*What the task asks:* Collect each line of the records containing the string "turquoise".

*Given records:*
>>>
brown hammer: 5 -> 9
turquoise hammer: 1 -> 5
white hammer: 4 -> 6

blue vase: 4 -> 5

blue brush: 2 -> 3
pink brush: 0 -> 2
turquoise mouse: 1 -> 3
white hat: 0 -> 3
<<<
>>>
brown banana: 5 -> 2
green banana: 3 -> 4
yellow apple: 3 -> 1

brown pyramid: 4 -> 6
<<<
>>>
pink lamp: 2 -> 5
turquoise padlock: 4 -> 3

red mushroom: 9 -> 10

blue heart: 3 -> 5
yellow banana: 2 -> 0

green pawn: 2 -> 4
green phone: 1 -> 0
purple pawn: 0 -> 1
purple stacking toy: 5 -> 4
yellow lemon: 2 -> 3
<<<
*Answer to this task:*
turquoise hammer: 1 -> 5
turquoise mouse: 1 -> 3
turquoise padlock: 4 -> 3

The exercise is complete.